(Dataset rows)
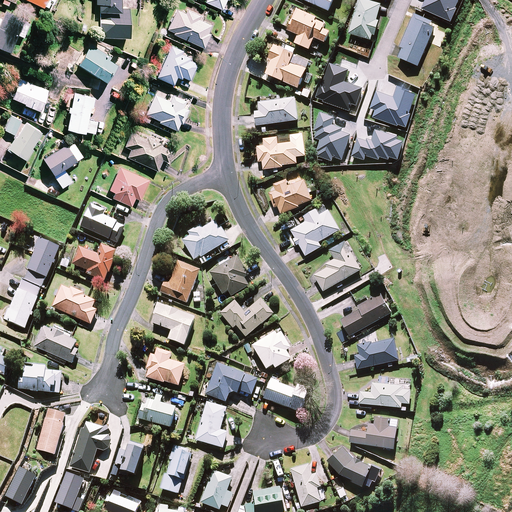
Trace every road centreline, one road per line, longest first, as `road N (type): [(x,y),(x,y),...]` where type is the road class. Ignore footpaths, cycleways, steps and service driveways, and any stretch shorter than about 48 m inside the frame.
road 1 (residential): [(270,436),(315,433),(331,413),(334,384),(314,322),(241,211),(227,173)]
road 2 (residential): [(110,387),(118,327),(161,211),(183,190),(227,173)]
road 3 (residential): [(227,173),(223,97),(263,0)]
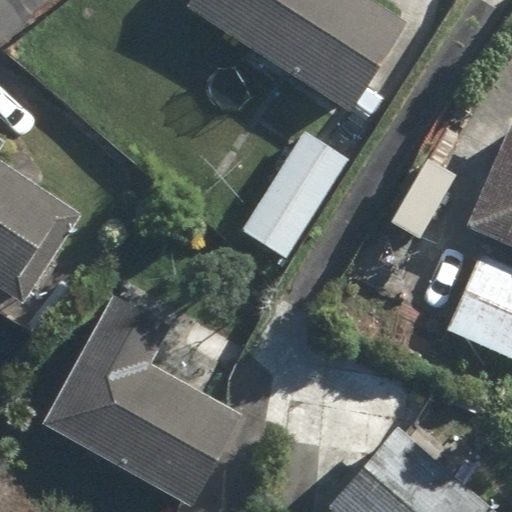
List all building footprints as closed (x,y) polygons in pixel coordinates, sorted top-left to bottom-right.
[(405,23),(368,0),(186,0),(182,7),(348,112),(405,23)] [(511,123),(464,231),(511,251),(511,123)] [(347,161),(303,133),(240,233),(284,260),(347,161)] [(80,217),(0,164),(0,294),(21,308),(80,217)] [(511,271),(477,255),(443,331),(511,362),(511,271)] [(151,368),(172,329),(117,299),(44,431),(186,510),(238,416),(151,368)] [(324,511),(325,511),(491,511),(399,428),(324,511)]
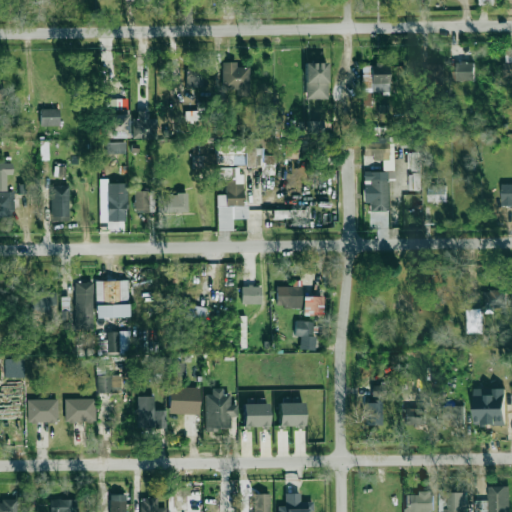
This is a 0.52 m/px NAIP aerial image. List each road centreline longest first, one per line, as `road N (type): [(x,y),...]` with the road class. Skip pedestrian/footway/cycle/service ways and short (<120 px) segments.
road 1 (residential): [(0,33),(511,24)]
road 2 (residential): [(0,249),(511,241)]
road 3 (residential): [(0,466),(511,460)]
road 4 (residential): [(342,511),(350,147)]
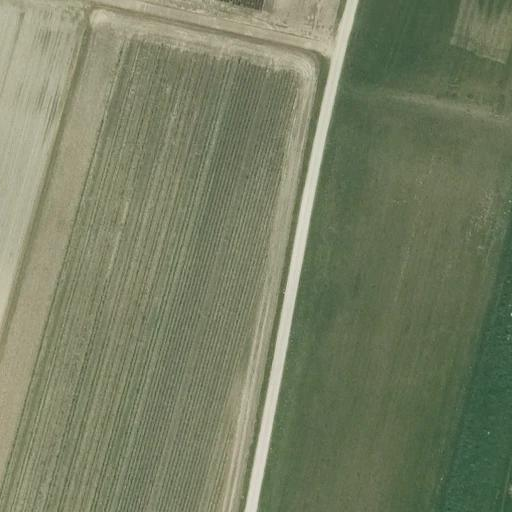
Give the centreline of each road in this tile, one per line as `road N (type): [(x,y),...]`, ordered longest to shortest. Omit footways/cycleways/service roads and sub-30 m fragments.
road 1 (track): [(352,0),(250,511)]
road 2 (track): [(110,0),(339,54)]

- _WHAT IS REQUIRED_:
Reproduce all of the data above word for word, leaving out the pictures.

- _ANSWER FOR THE TASK_:
Trace every road centreline, one road per line, longest first, as `road N (type): [(x,y),(x,y),...]` where type is the road class. Ignore footpaths, cycleways, steps and service driveways, and any stretch shorter than about 48 m inside the frame.
road 1 (residential): [(270,436),(315,433),(331,413),(334,384),(314,322),(241,211),(227,173)]
road 2 (residential): [(110,387),(118,327),(161,211),(183,190),(227,173)]
road 3 (residential): [(227,173),(223,97),(263,0)]
List all building footprints as closed (x,y) polygons in pixel coordinates, sorted top-left to bottom-right.
[(405,23),(368,0),(186,0),(182,7),(348,112),(405,23)] [(511,123),(464,231),(511,251),(511,123)] [(347,161),(303,133),(240,233),(284,260),(347,161)] [(80,217),(0,164),(0,294),(21,308),(80,217)] [(511,271),(477,255),(443,331),(511,362),(511,271)] [(151,368),(172,329),(117,299),(44,431),(186,510),(238,416),(151,368)] [(324,511),(325,511),(491,511),(399,428),(324,511)]
This is a 0.52 m/px NAIP aerial image. List each road centreline longest first, one per line, as `road N (type): [(x,y),...]` with the road class. Skip pedestrian/footway/cycle/service ways and short (<120 px) segments.
road 1 (residential): [(0,33),(511,24)]
road 2 (residential): [(0,249),(511,241)]
road 3 (residential): [(0,466),(511,460)]
road 4 (residential): [(342,511),(350,147)]
Give the centreline of each road in this tile, one per line as `road N (type): [(x,y),...]`, ordered longest to shortest. Omit footways/cycleways/service roads and sub-30 m fragments.
road 1 (track): [(352,0),(250,511)]
road 2 (track): [(110,0),(339,54)]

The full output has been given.